Your task:
Beginning with the line that holds "(473, 150) = (217, 214): green" and ending with the last line of the entries, please output each line exactly, apart from any pictures.
++++ Records ++++
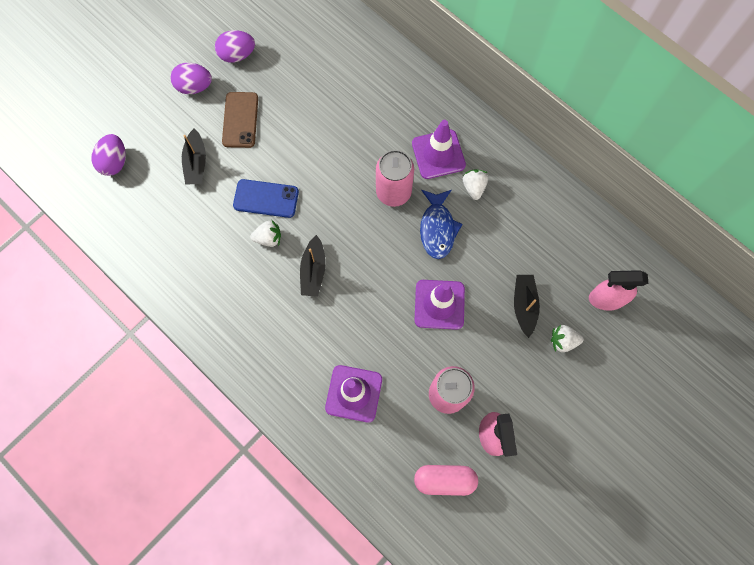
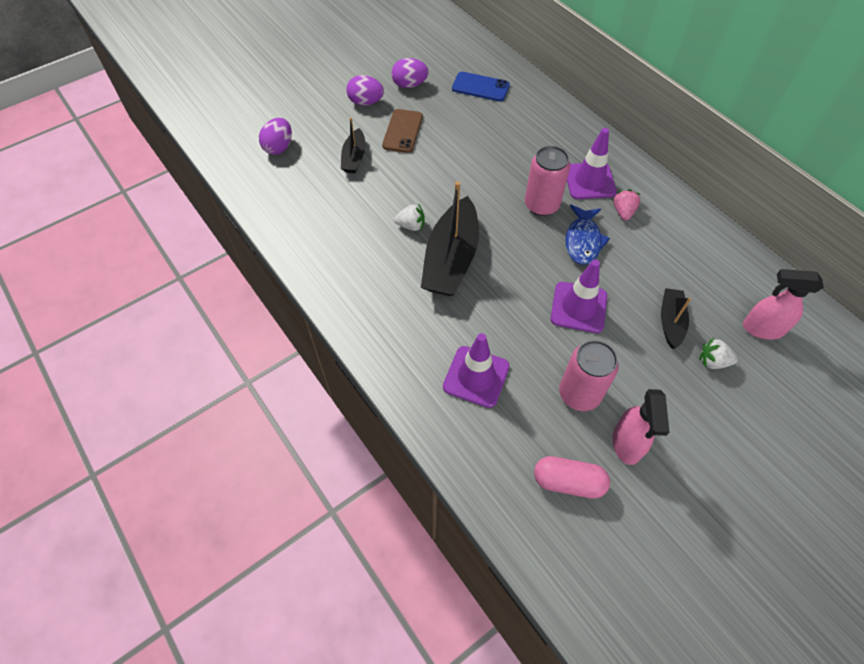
camera: 10 degrees right, 15 degrees down
(266, 198) = (415, 194): blue phone -> blue phone (480, 87)
(313, 271) = (451, 259): black boat -> black boat, size x1.88
(474, 187) = (623, 212): white strawberry -> pink strawberry

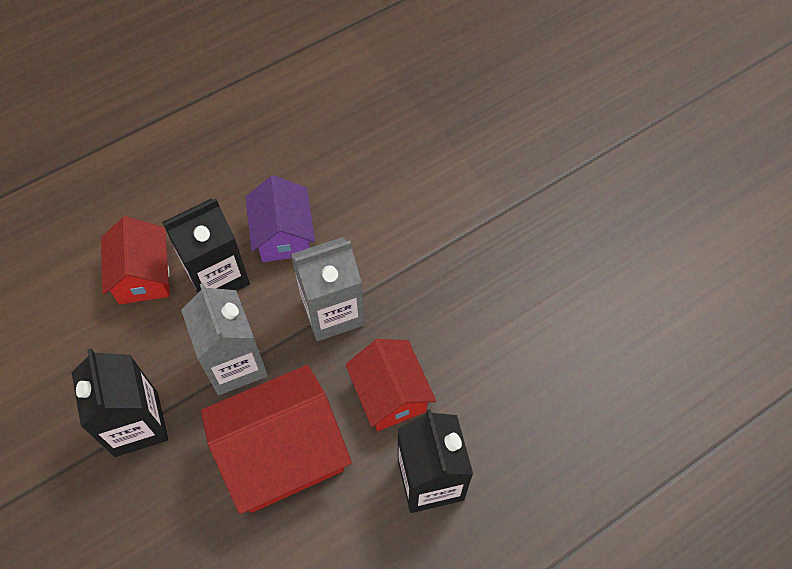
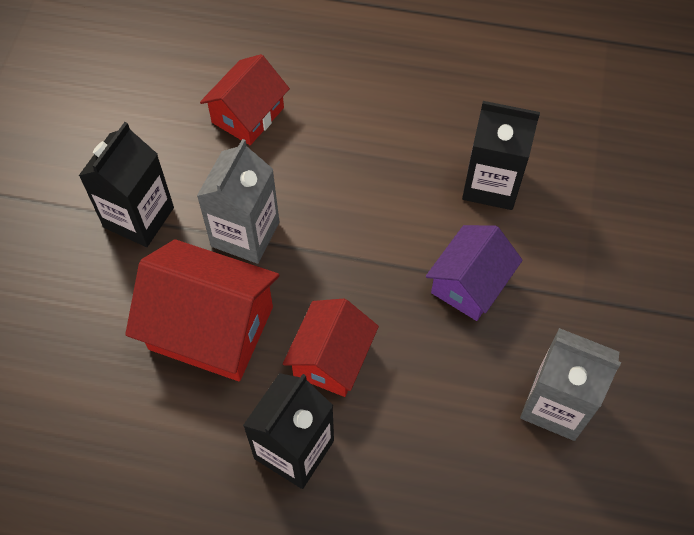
camera: 45 degrees right, 0 degrees up
(217, 277) = (297, 159): black carton -> black carton (491, 184)
(283, 235) = (377, 168): purple house -> purple house (469, 284)
(332, 312) = (353, 258): grey carton -> grey carton (556, 405)

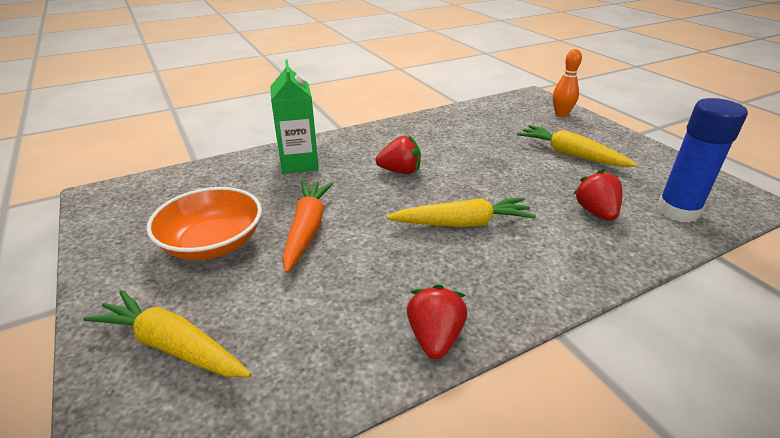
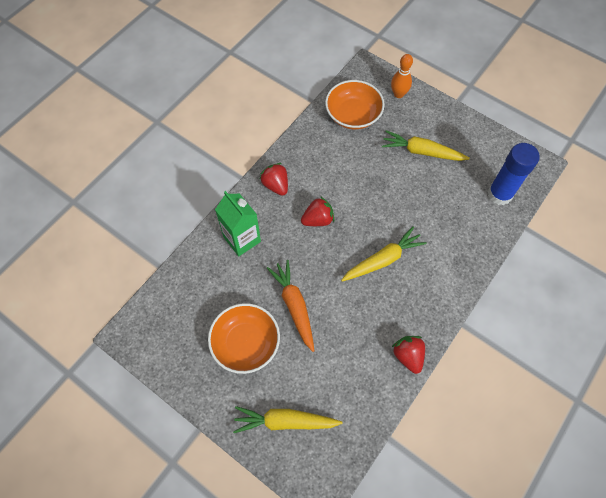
camera: 25 degrees left, 30 degrees up
(498, 116) = (353, 115): none -> orange bowl
(596, 212) = (455, 215): red strawberry -> red strawberry (276, 185)

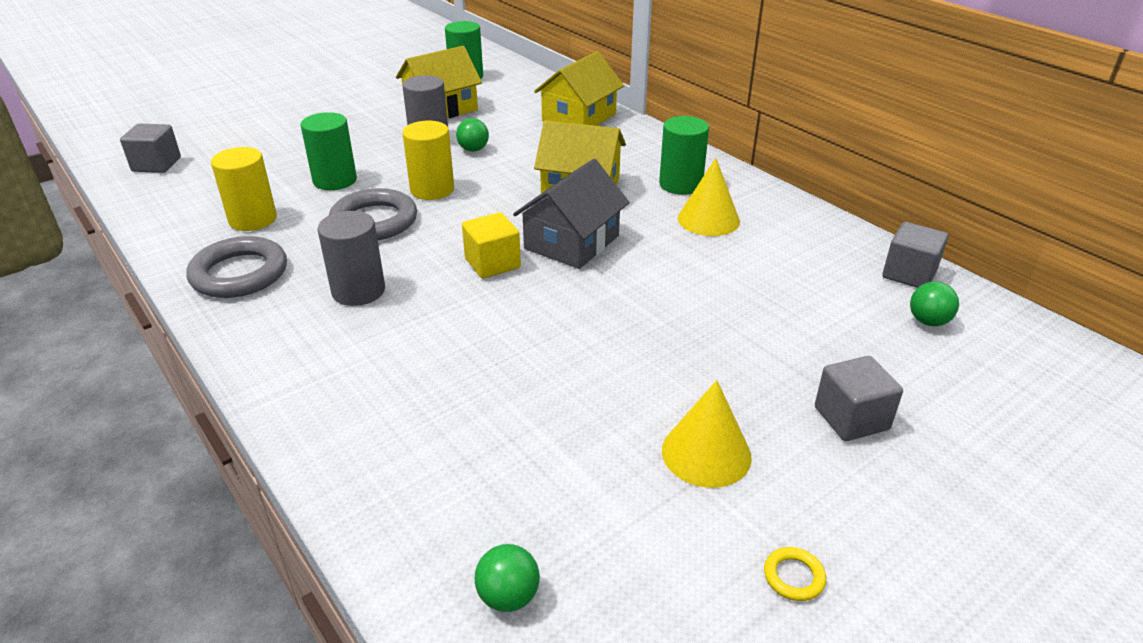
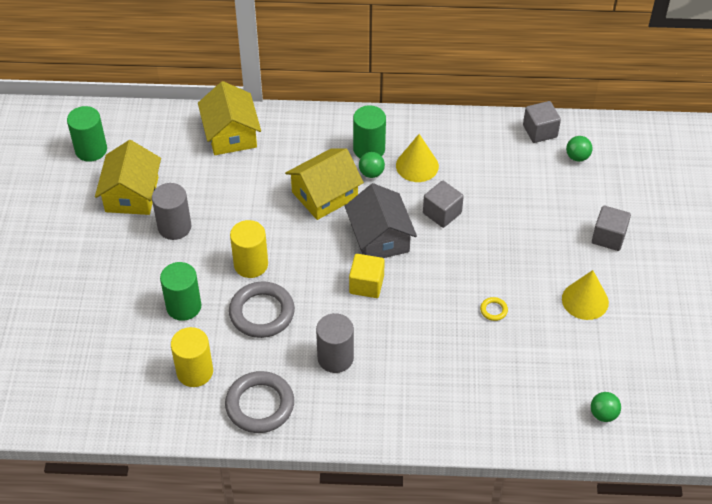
camera: 50 degrees left, 15 degrees up
(156, 164) = (46, 394): grey cube -> grey cube (442, 213)
(473, 150) = (217, 214): green ball -> green ball (371, 173)
(793, 577) = (666, 322): yellow ring -> yellow ring (493, 310)

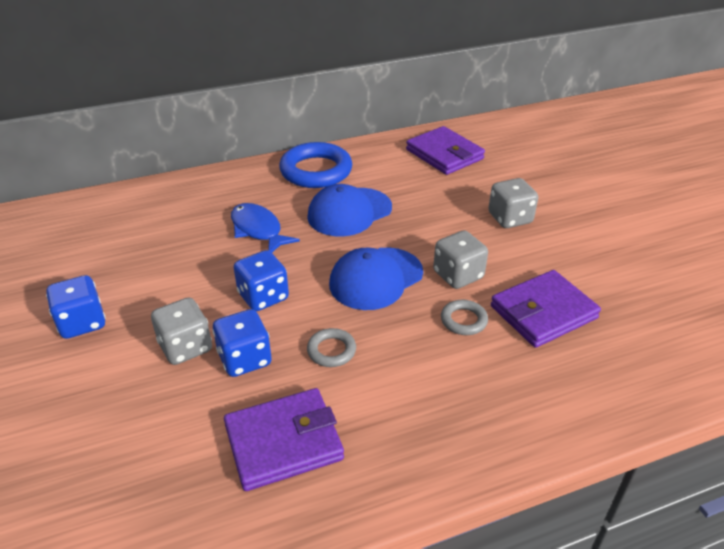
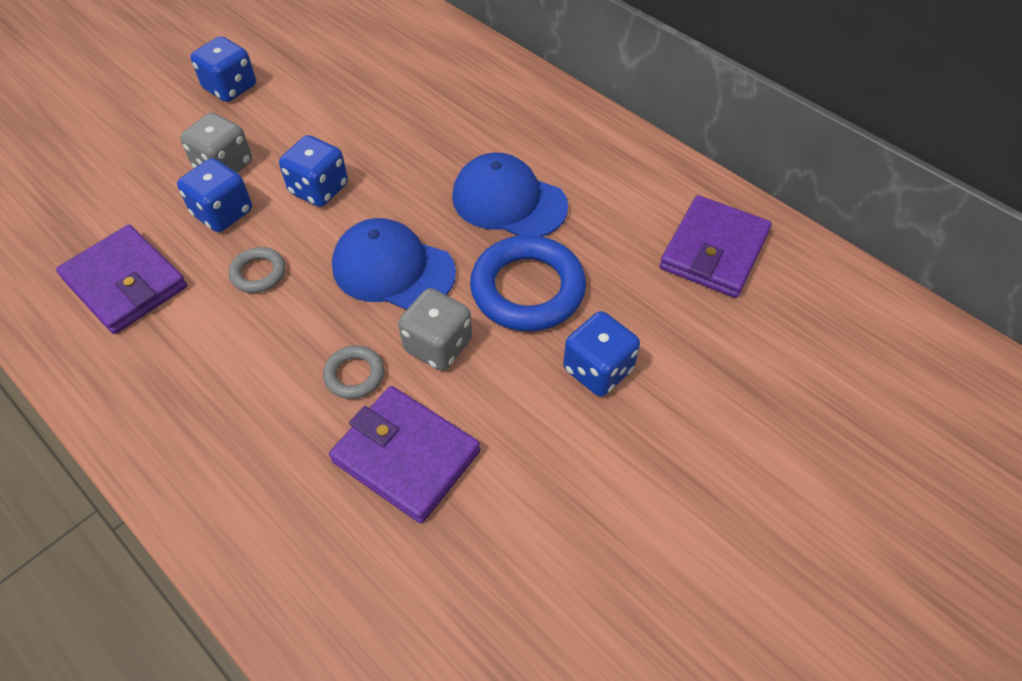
camera: 65 degrees right, 15 degrees up
(258, 230) = (429, 140): blue fish -> none
(316, 171) = (577, 140): blue ring -> blue ring (527, 289)
(510, 218) = (598, 370): grey dice -> blue dice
++++
Answer area:
(473, 150) = (217, 214): green ball -> green ball (371, 173)
(793, 577) = (666, 322): yellow ring -> yellow ring (493, 310)

camera: 65 degrees right, 15 degrees up
(258, 230) = (429, 140): blue fish -> none
(316, 171) = (577, 140): blue ring -> blue ring (527, 289)
(510, 218) = (598, 370): grey dice -> blue dice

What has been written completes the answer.